_PROMPT:_ Output exactly the lines below, starting with the line that has "(693, 520) = (1047, 410): yellow" and going on through the line that has "(208, 326) = (380, 349): red", both included, and no other lines.

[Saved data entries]

•••

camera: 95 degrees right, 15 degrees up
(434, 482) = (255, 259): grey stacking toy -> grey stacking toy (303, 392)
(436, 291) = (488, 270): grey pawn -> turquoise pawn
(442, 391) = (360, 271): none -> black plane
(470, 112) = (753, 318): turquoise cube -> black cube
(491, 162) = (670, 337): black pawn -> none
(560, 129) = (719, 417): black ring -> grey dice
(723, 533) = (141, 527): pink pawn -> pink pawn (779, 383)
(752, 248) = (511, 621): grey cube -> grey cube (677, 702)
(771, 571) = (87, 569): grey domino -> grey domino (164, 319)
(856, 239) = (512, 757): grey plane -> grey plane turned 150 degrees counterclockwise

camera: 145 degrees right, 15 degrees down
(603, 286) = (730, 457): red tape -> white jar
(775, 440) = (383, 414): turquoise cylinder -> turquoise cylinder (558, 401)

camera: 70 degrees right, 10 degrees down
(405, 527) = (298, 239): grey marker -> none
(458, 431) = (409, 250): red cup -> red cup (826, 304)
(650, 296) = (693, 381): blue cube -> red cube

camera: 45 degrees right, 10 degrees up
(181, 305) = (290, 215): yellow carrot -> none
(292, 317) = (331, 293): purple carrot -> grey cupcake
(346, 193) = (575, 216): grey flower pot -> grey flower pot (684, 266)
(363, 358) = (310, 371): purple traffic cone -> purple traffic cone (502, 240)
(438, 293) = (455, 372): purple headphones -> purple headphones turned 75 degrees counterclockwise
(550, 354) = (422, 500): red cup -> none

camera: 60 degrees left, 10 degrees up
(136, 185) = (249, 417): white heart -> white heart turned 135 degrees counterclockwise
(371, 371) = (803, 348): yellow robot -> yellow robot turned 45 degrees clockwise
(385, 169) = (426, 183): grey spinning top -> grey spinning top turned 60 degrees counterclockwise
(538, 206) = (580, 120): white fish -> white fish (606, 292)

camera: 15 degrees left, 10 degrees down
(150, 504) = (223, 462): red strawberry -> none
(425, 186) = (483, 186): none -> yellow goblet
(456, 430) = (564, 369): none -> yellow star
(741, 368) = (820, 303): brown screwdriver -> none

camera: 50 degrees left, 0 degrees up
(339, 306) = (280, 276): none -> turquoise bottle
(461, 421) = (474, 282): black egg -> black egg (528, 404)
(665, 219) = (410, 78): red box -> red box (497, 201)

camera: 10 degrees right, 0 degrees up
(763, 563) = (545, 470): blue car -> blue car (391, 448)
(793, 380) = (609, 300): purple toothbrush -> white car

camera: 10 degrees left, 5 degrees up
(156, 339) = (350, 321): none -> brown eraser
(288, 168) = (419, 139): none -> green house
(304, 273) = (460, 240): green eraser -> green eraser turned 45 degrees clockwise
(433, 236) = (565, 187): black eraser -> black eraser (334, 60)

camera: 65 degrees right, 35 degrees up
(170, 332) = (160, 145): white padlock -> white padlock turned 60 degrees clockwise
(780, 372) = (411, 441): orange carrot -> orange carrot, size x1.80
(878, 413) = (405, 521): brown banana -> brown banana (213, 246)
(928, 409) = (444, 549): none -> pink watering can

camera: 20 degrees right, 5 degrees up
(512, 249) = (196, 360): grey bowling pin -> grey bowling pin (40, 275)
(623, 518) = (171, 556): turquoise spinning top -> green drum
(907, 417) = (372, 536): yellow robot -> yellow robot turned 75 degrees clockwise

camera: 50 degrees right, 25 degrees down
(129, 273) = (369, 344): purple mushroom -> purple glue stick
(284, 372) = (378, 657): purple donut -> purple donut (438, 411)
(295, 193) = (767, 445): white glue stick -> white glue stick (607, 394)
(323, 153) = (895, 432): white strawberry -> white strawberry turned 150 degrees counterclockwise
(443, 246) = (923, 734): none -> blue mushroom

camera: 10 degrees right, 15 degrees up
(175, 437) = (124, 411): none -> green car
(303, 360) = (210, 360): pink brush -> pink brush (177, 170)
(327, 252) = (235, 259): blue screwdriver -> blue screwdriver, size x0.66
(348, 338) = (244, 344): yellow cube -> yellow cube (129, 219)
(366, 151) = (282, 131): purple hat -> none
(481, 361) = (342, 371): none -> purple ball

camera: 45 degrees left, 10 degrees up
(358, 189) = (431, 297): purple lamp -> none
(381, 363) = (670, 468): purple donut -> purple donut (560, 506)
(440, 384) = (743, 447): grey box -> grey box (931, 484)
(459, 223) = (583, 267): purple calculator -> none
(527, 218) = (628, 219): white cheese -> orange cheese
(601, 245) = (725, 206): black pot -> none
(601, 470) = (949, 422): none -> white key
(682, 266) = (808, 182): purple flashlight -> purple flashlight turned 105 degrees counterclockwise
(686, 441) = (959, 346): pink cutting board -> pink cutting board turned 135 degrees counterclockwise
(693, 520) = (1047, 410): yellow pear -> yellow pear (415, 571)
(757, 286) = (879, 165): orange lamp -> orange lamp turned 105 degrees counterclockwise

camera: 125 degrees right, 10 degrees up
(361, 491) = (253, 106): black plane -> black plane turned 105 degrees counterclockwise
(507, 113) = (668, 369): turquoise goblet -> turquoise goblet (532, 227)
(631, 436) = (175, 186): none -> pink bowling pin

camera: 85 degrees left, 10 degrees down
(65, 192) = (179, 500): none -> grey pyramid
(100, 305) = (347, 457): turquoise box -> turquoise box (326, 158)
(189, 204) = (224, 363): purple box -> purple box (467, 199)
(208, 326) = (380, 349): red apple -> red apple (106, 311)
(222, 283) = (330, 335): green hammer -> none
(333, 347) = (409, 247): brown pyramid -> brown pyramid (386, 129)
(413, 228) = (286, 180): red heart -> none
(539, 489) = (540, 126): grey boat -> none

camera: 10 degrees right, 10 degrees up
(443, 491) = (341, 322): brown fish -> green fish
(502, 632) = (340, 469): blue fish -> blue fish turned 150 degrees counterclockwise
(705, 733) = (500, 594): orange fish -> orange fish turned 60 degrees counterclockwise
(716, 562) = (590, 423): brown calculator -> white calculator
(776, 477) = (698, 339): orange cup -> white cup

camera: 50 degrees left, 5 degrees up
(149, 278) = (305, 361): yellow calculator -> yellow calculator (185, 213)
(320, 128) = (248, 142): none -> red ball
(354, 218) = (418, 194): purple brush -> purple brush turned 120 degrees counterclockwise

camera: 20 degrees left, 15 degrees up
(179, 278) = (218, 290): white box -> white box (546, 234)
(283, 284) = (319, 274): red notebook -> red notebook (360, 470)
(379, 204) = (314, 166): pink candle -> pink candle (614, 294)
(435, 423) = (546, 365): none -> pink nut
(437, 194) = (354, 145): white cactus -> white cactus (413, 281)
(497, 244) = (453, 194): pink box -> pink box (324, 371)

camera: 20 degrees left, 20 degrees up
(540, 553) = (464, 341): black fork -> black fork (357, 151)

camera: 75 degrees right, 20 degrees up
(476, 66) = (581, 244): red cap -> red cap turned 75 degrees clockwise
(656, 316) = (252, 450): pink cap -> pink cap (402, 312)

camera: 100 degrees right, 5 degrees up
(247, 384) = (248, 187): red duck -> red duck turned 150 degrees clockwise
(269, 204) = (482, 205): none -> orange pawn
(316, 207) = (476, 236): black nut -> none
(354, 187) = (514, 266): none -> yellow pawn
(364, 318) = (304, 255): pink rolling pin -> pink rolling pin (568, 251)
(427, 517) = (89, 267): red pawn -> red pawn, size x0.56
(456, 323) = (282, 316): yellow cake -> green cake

•••

_EXERCISE ANSWER:_
(693, 520) = (1047, 410): yellow pear -> yellow pear (415, 571)
(757, 286) = (879, 165): orange lamp -> orange lamp turned 105 degrees counterclockwise

camera: 125 degrees right, 10 degrees up
(361, 491) = (253, 106): black plane -> black plane turned 105 degrees counterclockwise
(507, 113) = (668, 369): turquoise goblet -> turquoise goblet (532, 227)
(631, 436) = (175, 186): none -> pink bowling pin

camera: 85 degrees left, 10 degrees down
(65, 192) = (179, 500): none -> grey pyramid
(100, 305) = (347, 457): turquoise box -> turquoise box (326, 158)
(189, 204) = (224, 363): purple box -> purple box (467, 199)
(208, 326) = (380, 349): red apple -> red apple (106, 311)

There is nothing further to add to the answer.